• _EXERCISE_
Nothing but the text of the records should come back; copy it exactly and leave the pictures out.

• _Difference listings_
┏━━

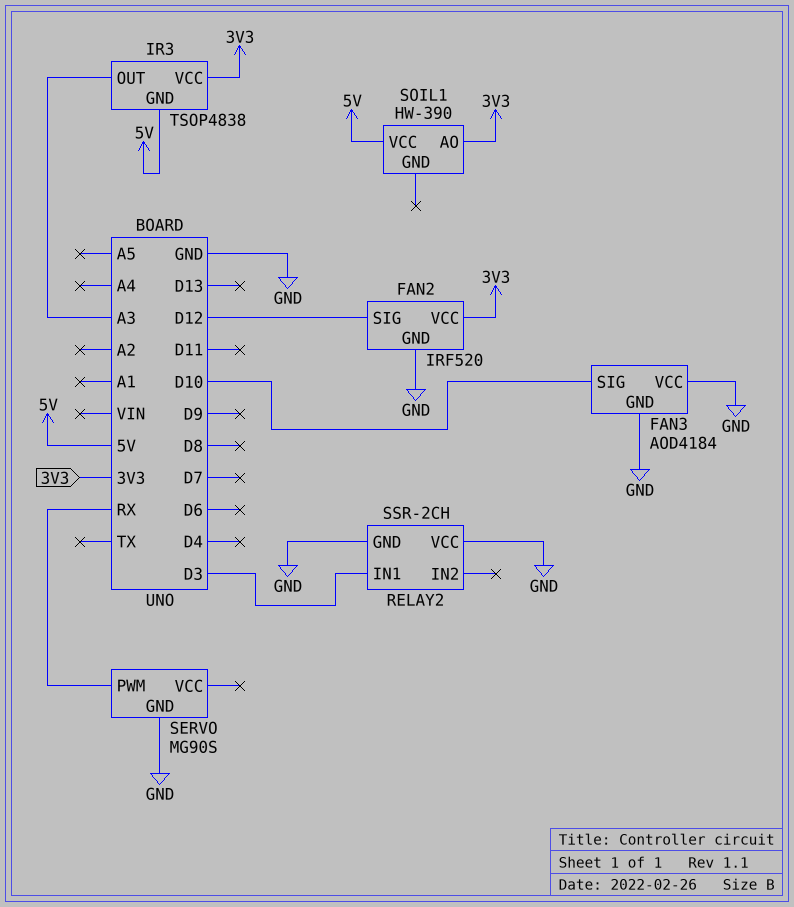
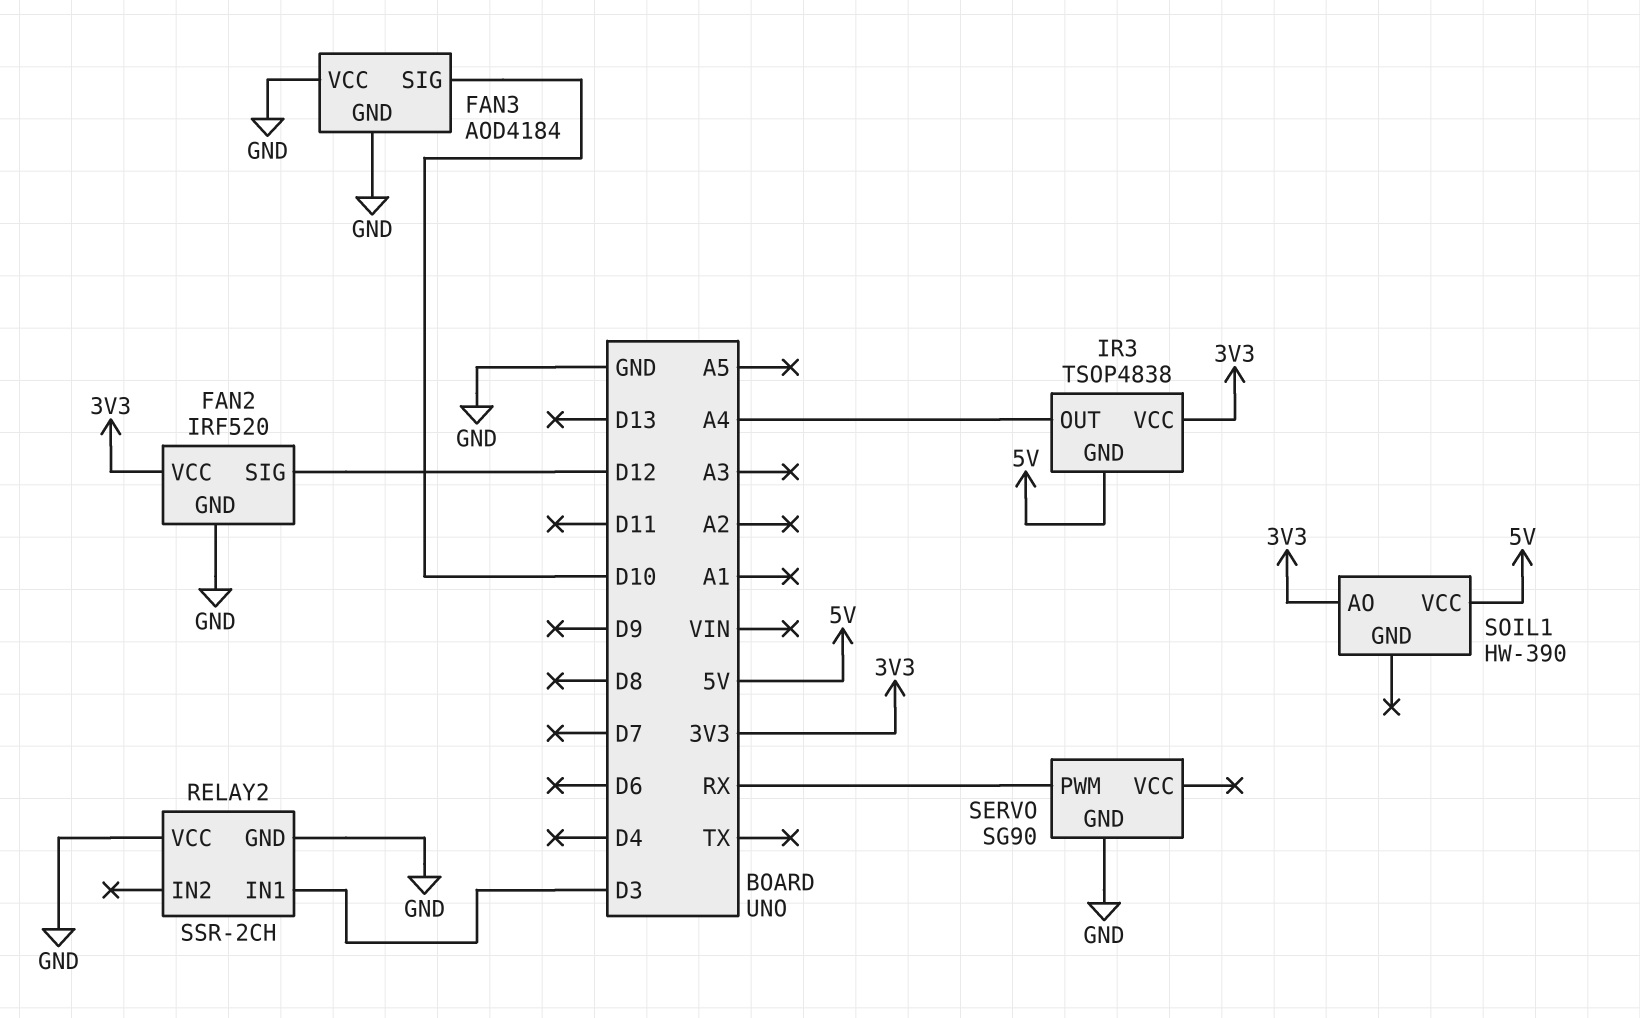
IR3 pin OUT: A3 -> A4
SERVO: MG90S -> SG90

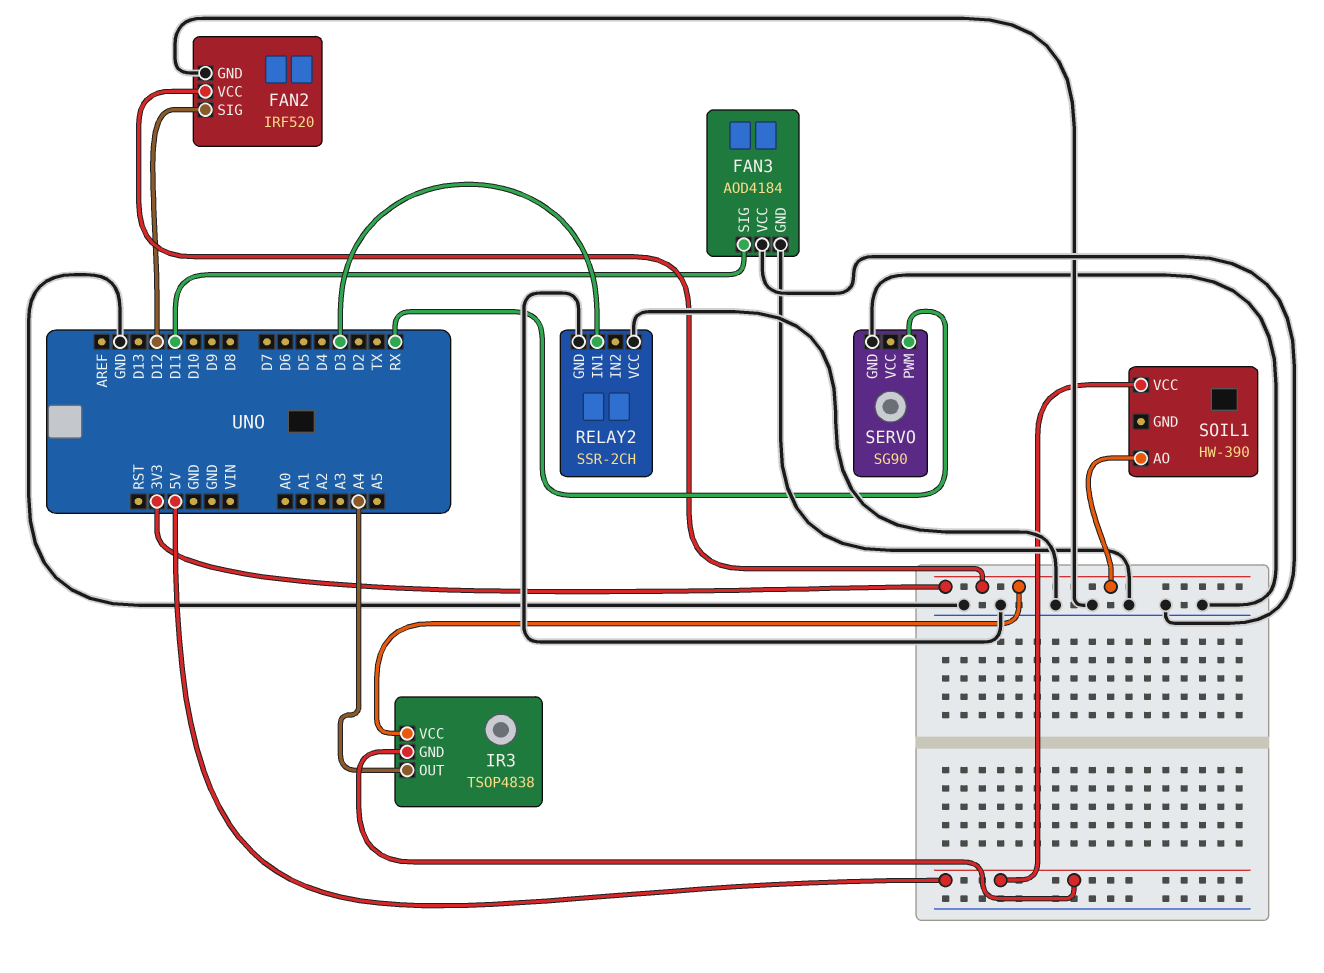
FAN3 pin SIG: D10 -> D11

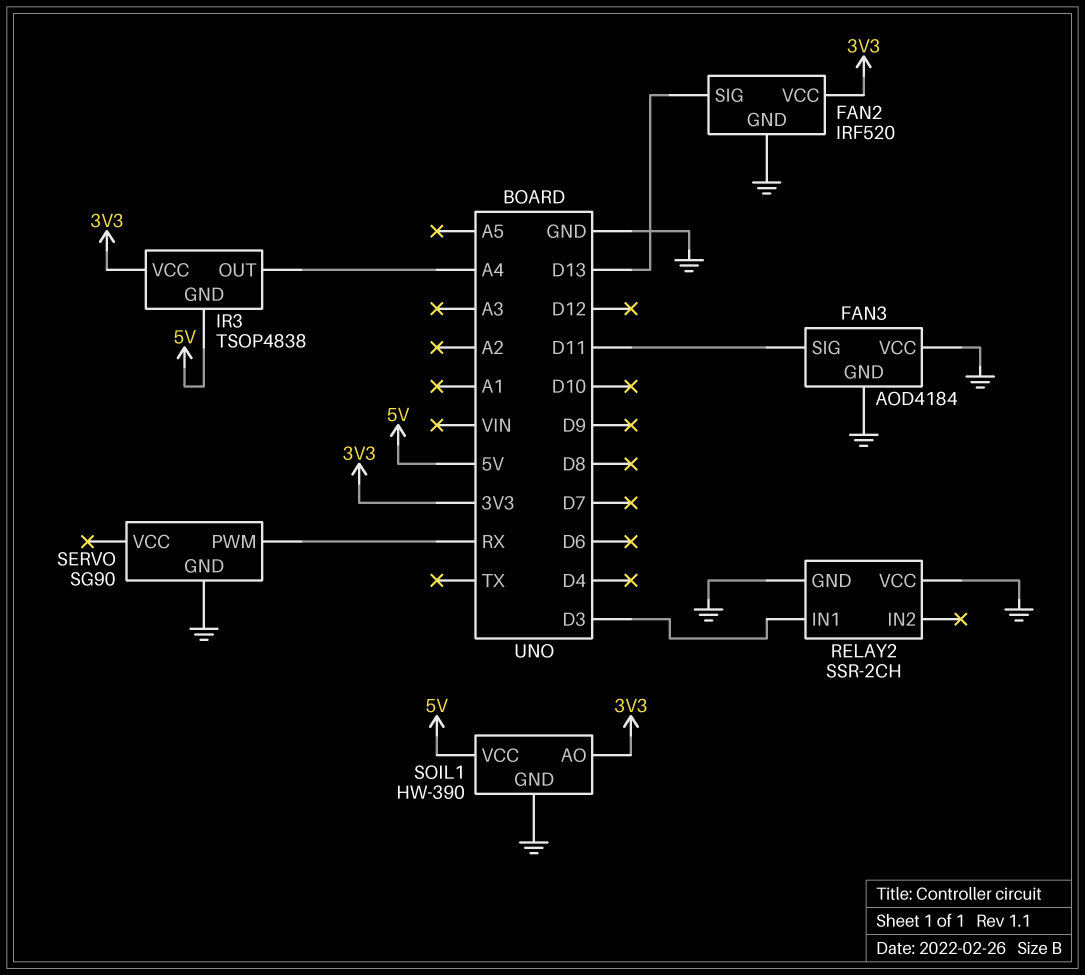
FAN2 pin SIG: D12 -> D13
SOIL1 pin GND: none -> GND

┗━━

• _SOLUTION_
IR3 pin OUT: A3 -> A4
SERVO: MG90S -> SG90

FAN3 pin SIG: D10 -> D11

FAN2 pin SIG: D12 -> D13
SOIL1 pin GND: none -> GND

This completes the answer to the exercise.